EXERCISE BRIEF: Extract the opening line of the entries and every line after it, stopping at and including the line that contains "(365, 236) = (387, 114): orange". Do not include pictures.

GIVEN DATA:
++++++
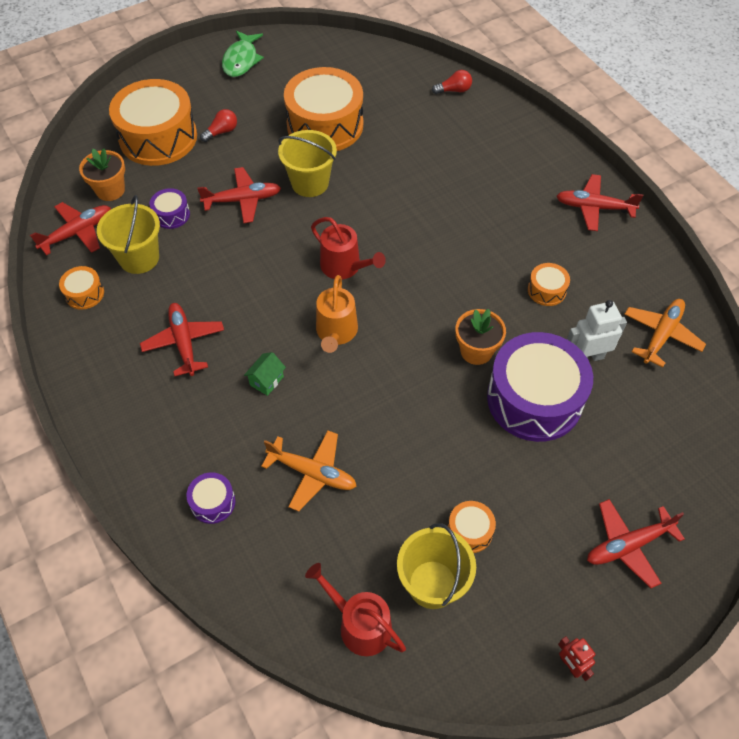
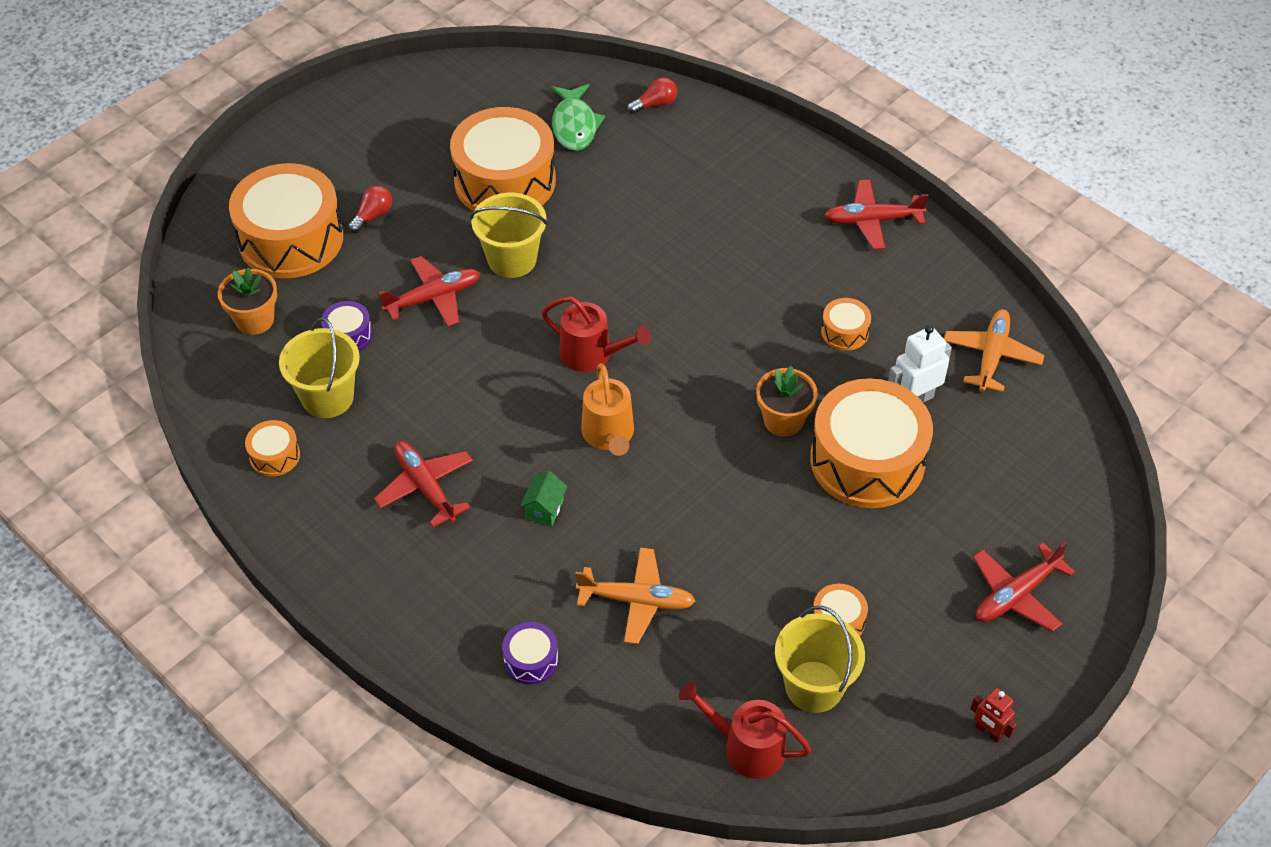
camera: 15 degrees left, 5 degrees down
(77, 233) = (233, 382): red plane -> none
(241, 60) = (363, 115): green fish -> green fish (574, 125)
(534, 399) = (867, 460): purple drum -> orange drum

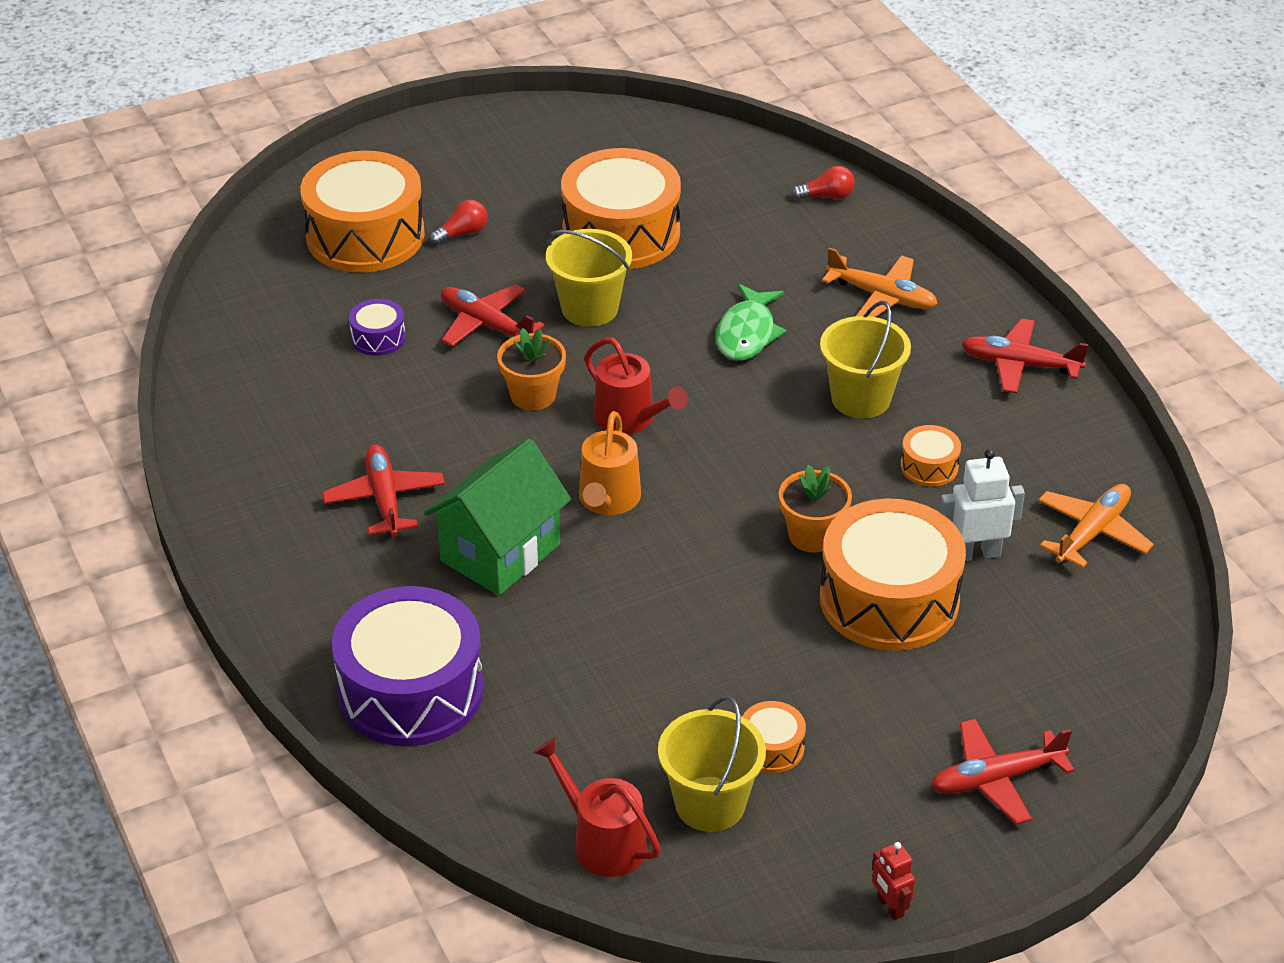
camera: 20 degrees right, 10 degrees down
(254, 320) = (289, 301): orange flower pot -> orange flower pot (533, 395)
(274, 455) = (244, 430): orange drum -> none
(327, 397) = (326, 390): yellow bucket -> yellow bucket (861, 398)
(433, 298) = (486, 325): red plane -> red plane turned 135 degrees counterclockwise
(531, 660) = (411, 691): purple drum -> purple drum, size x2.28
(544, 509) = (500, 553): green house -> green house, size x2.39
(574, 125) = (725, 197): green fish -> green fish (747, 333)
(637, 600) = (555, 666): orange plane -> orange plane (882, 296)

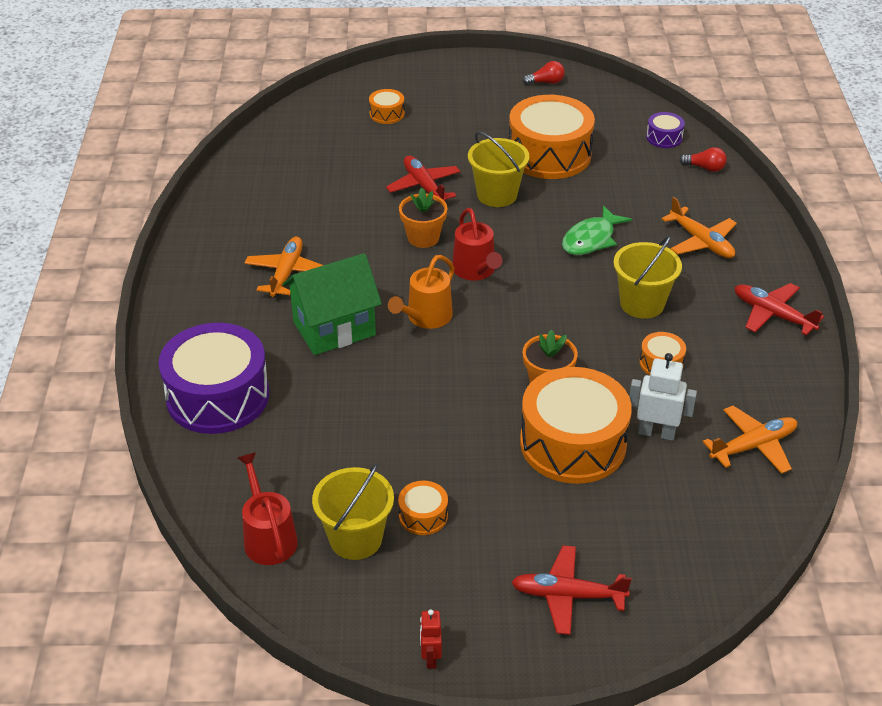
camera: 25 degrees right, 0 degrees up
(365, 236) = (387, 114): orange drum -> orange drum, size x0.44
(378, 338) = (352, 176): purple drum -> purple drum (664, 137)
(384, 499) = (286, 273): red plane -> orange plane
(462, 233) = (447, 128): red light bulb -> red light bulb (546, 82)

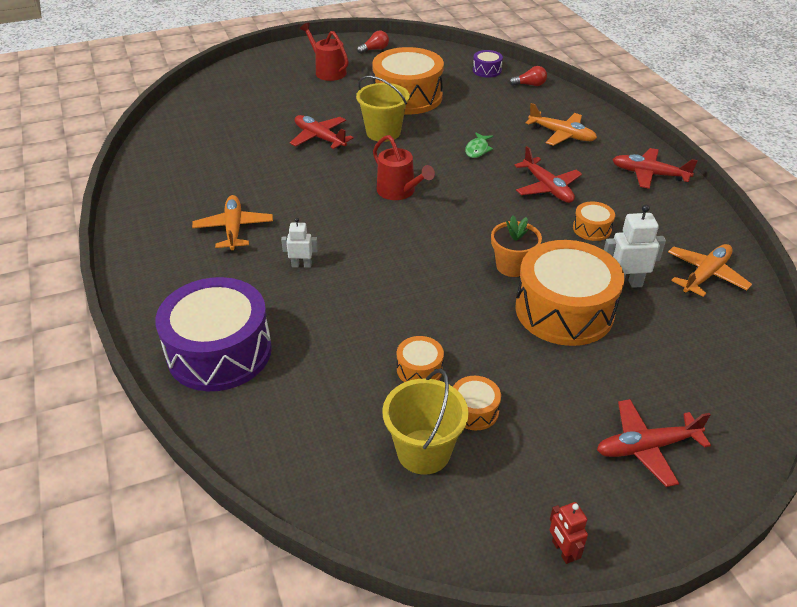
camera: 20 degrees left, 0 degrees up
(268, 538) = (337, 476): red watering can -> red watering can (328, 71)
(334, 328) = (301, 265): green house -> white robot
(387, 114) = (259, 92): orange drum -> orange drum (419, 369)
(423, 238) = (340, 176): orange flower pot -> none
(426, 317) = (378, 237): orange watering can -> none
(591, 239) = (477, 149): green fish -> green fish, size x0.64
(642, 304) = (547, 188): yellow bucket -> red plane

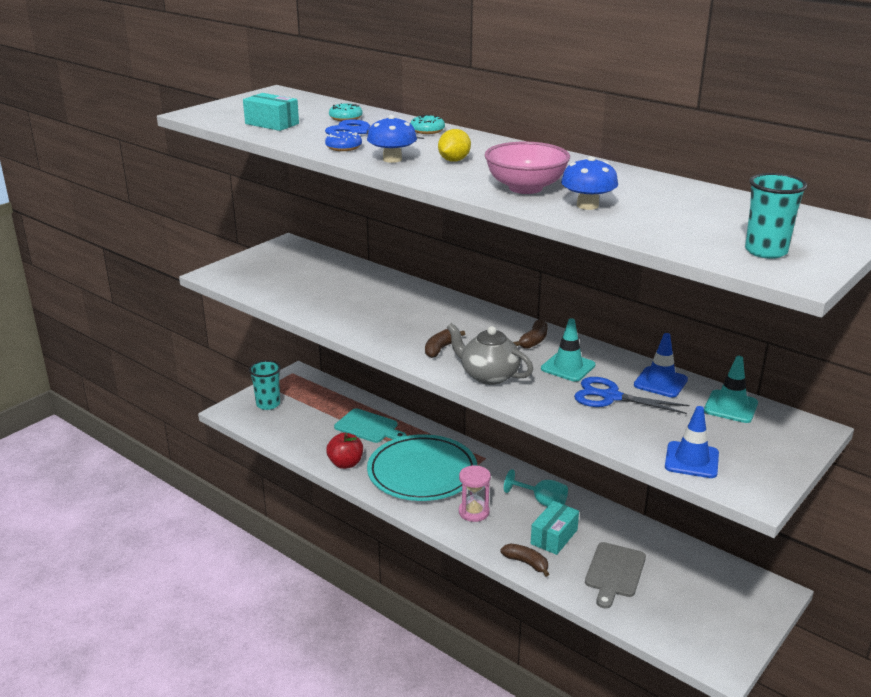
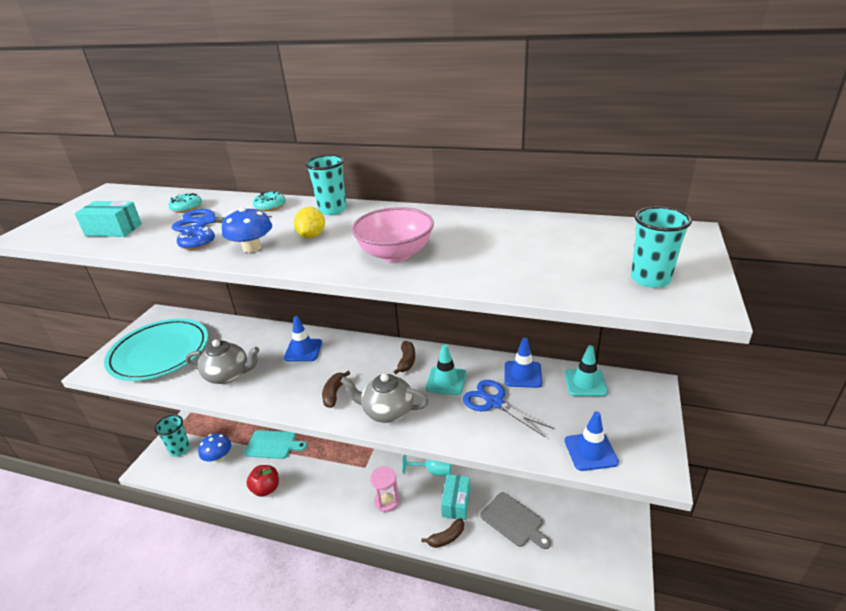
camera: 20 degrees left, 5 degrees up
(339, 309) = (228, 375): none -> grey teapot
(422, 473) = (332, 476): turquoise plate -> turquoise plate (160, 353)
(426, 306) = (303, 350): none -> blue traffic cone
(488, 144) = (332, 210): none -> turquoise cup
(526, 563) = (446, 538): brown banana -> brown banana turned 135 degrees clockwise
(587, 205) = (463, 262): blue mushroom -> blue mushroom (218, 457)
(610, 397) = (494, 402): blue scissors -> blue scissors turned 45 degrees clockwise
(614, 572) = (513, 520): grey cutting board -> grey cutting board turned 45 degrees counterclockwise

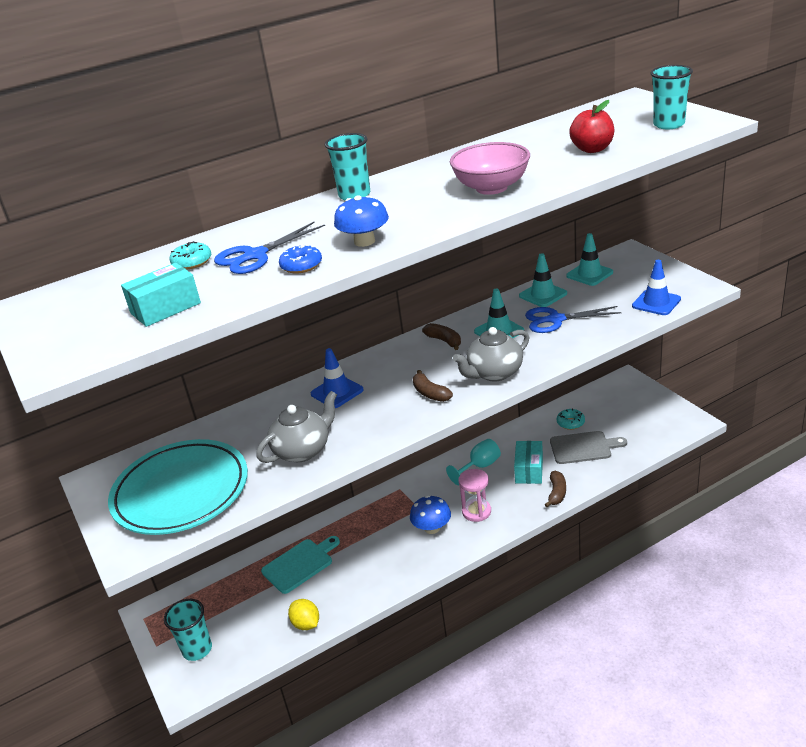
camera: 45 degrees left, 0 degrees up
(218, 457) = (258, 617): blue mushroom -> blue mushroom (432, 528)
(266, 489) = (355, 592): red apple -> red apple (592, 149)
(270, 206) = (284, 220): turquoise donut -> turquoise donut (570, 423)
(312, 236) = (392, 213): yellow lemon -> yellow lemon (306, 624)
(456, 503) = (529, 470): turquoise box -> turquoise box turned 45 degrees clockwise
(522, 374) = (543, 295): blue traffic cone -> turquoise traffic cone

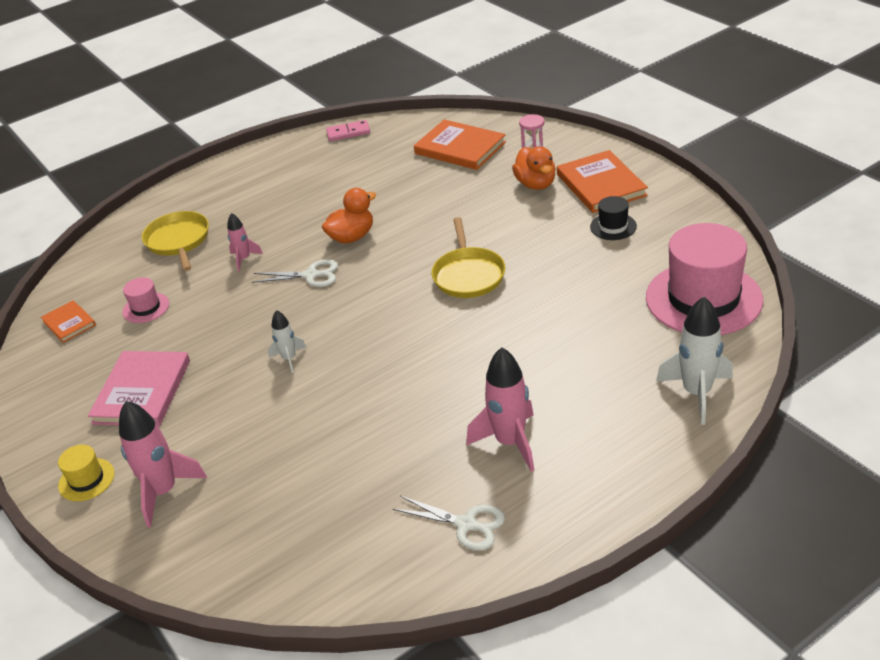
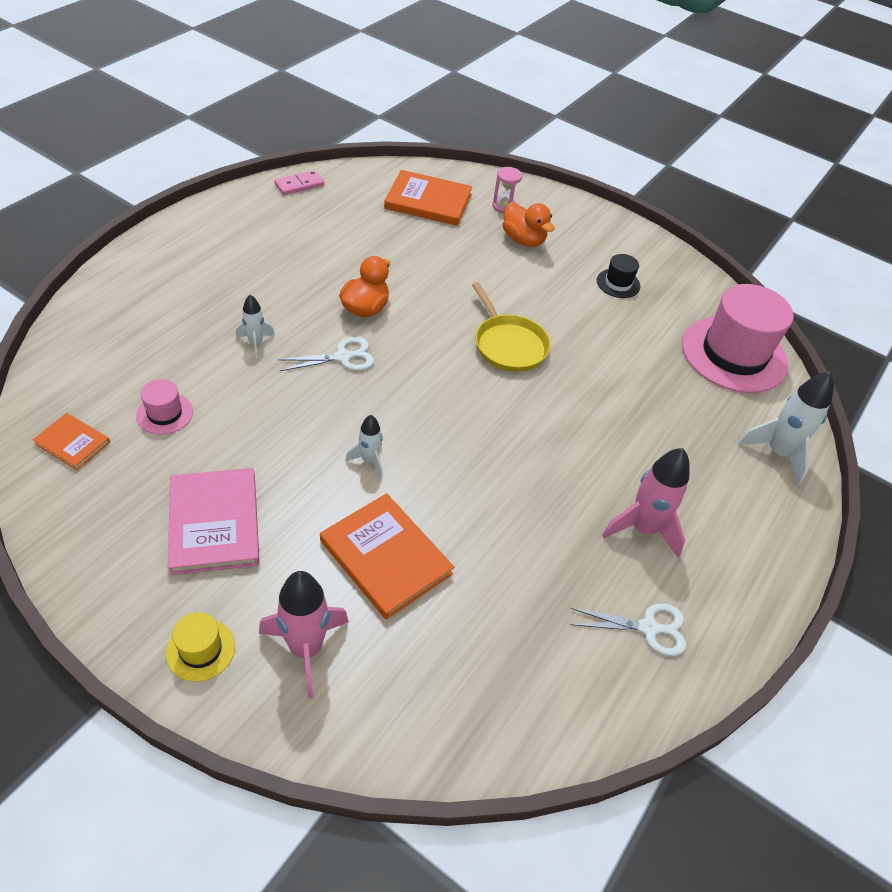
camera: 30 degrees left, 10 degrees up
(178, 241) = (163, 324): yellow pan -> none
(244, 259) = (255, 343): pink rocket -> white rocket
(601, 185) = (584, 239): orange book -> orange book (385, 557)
++++++
OUTPUT OF THE TASK:
camera: 15 degrees left, 5 degrees down
(77, 233) = (233, 382): red plane -> none
(241, 60) = (363, 115): green fish -> green fish (574, 125)
(534, 399) = (867, 460): purple drum -> orange drum

camera: 20 degrees right, 10 degrees down
(254, 320) = (289, 301): orange flower pot -> orange flower pot (533, 395)
(274, 455) = (244, 430): orange drum -> none
(327, 397) = (326, 390): yellow bucket -> yellow bucket (861, 398)
(433, 298) = (486, 325): red plane -> red plane turned 135 degrees counterclockwise
(531, 660) = (411, 691): purple drum -> purple drum, size x2.28
(544, 509) = (500, 553): green house -> green house, size x2.39
(574, 125) = (725, 197): green fish -> green fish (747, 333)
(637, 600) = (555, 666): orange plane -> orange plane (882, 296)

camera: 25 degrees right, 0 degrees up
(365, 236) = (387, 114): orange drum -> orange drum, size x0.44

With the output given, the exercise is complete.